### Activity
Your answer must be an exact copy of the listing, with the images left out.
BEGIN The input
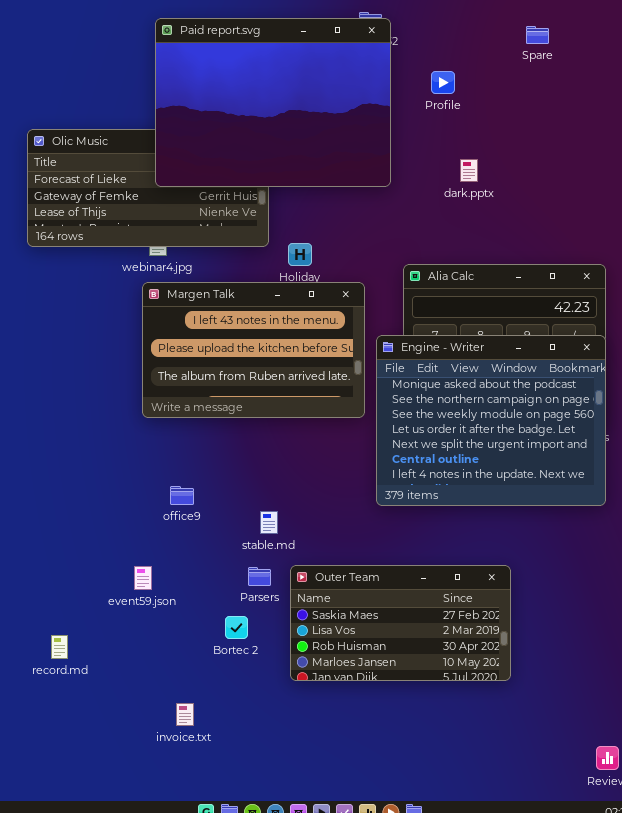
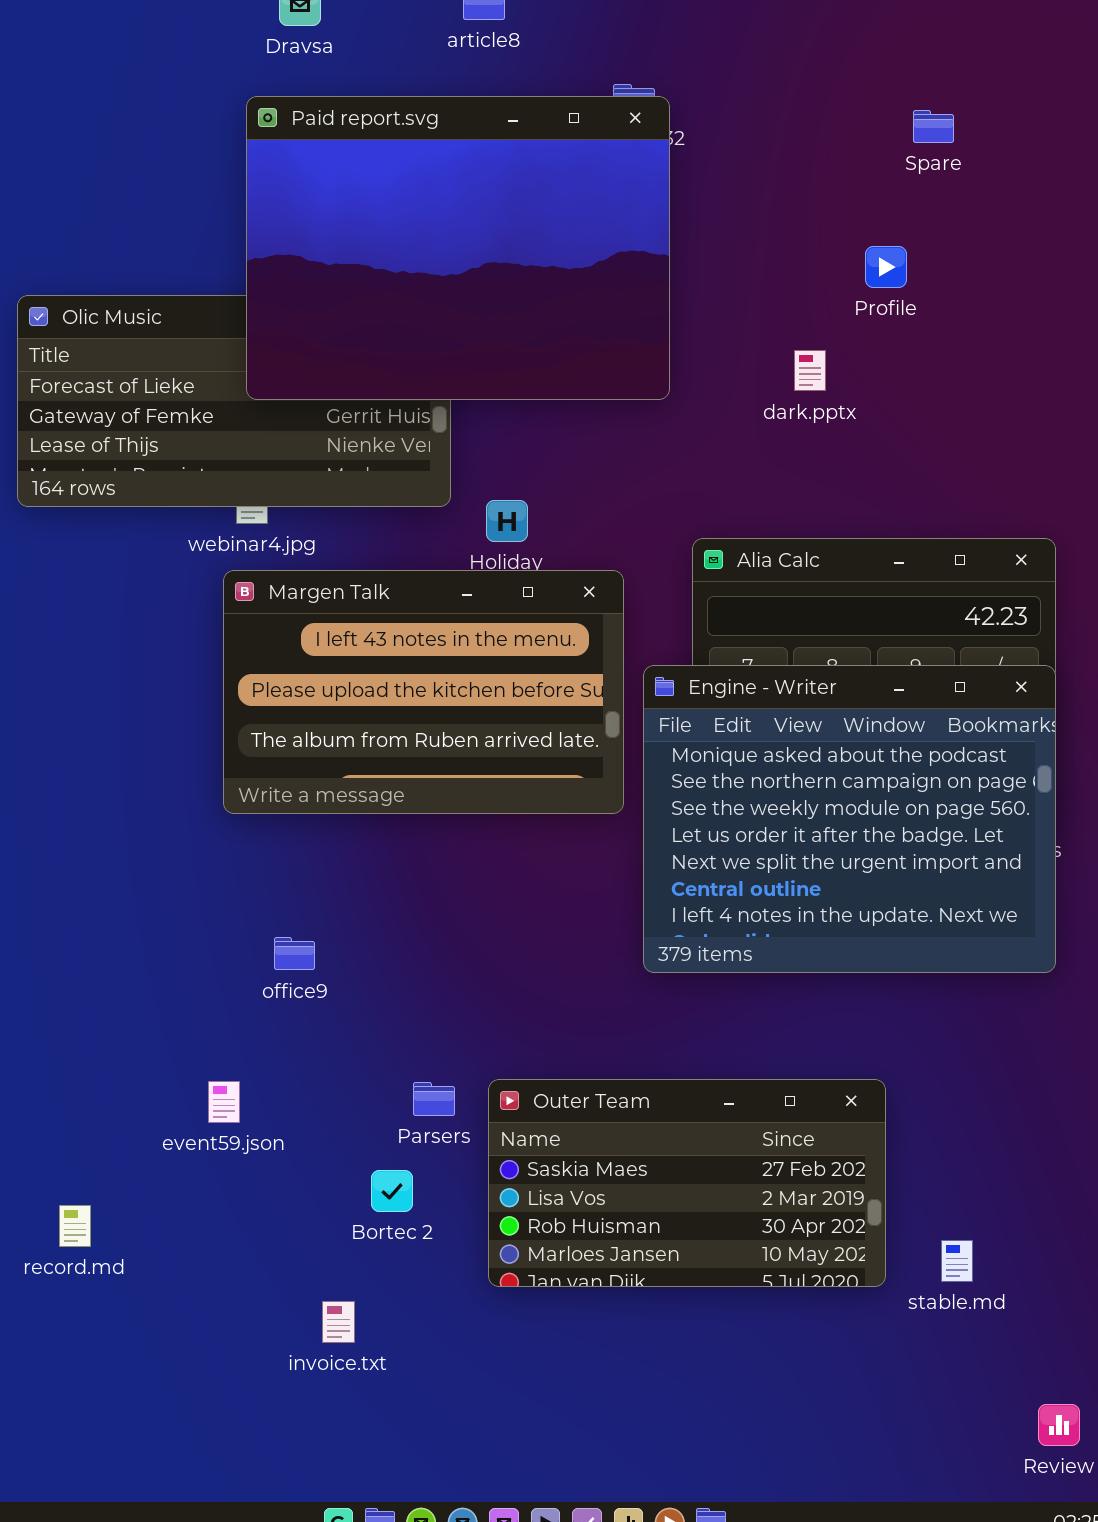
Profile: [431,71,455,94] -> [865,246,907,288], moved
stable.md: [260,511,278,534] -> [941,1240,973,1282], moved
invoice.txt: [176,703,194,726] -> [322,1301,355,1343], moved

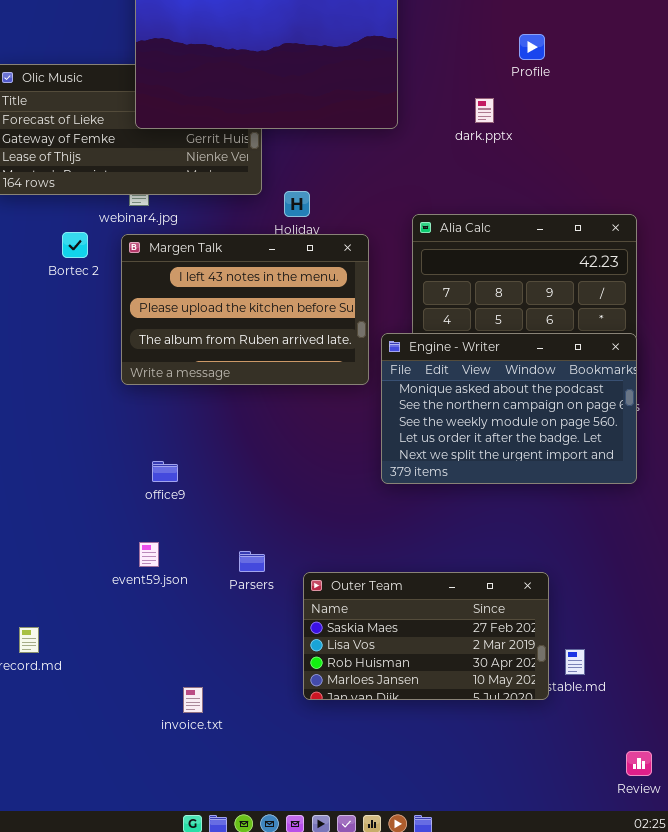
Engine - Writer: [643,665,1056,973] -> [381,333,637,484], resized
Outer Team: [488,1079,886,1287] -> [303,572,549,700], moved
event59.json: [208,1081,240,1123] -> [139,542,159,567], moved
Bortec 2: [371,1170,413,1212] -> [62,232,88,258], moved

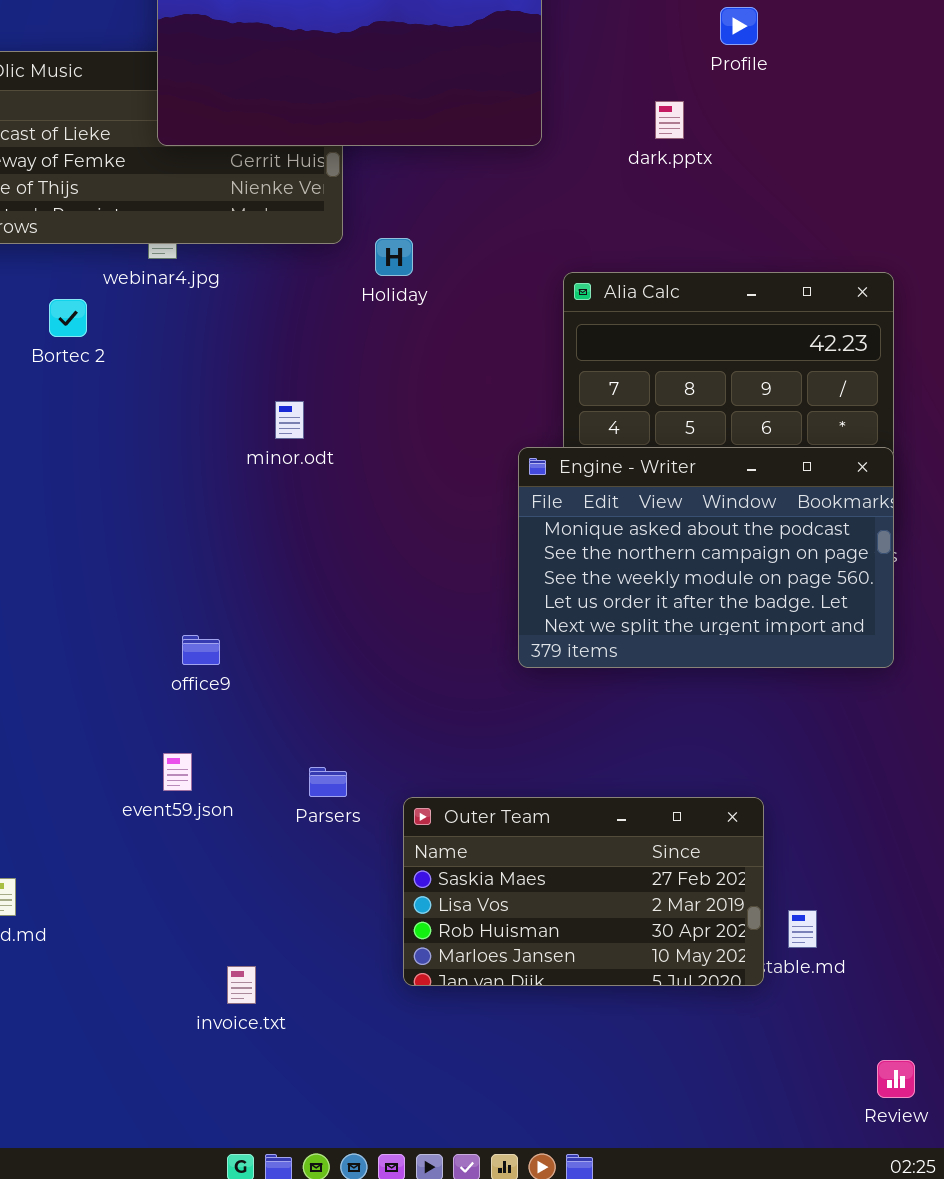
Margen Talk: [121,234,369,385] -> none, closed

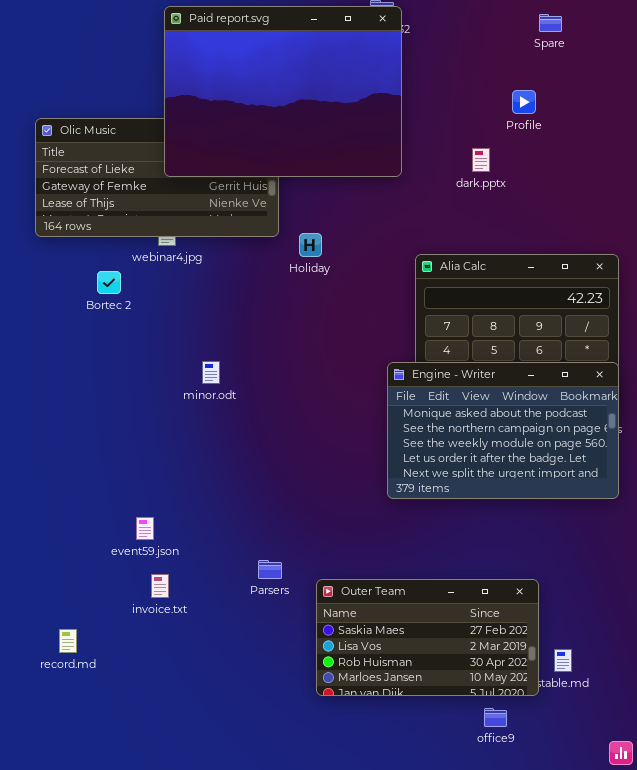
minor.odt: [275,401,304,439] -> [202,361,220,384], moved
office9: [182,635,220,665] -> [484,708,507,727], moved
event59.json: [163,753,192,791] -> [136,517,154,540], moved
invoice.txt: [227,966,256,1004] -> [151,574,169,598], moved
END The input
### Answer area
Profile: [431,71,455,94] -> [865,246,907,288], moved
stable.md: [260,511,278,534] -> [941,1240,973,1282], moved
invoice.txt: [176,703,194,726] -> [322,1301,355,1343], moved

Engine - Writer: [643,665,1056,973] -> [381,333,637,484], resized
Outer Team: [488,1079,886,1287] -> [303,572,549,700], moved
event59.json: [208,1081,240,1123] -> [139,542,159,567], moved
Bortec 2: [371,1170,413,1212] -> [62,232,88,258], moved

Margen Talk: [121,234,369,385] -> none, closed

minor.odt: [275,401,304,439] -> [202,361,220,384], moved
office9: [182,635,220,665] -> [484,708,507,727], moved
event59.json: [163,753,192,791] -> [136,517,154,540], moved
invoice.txt: [227,966,256,1004] -> [151,574,169,598], moved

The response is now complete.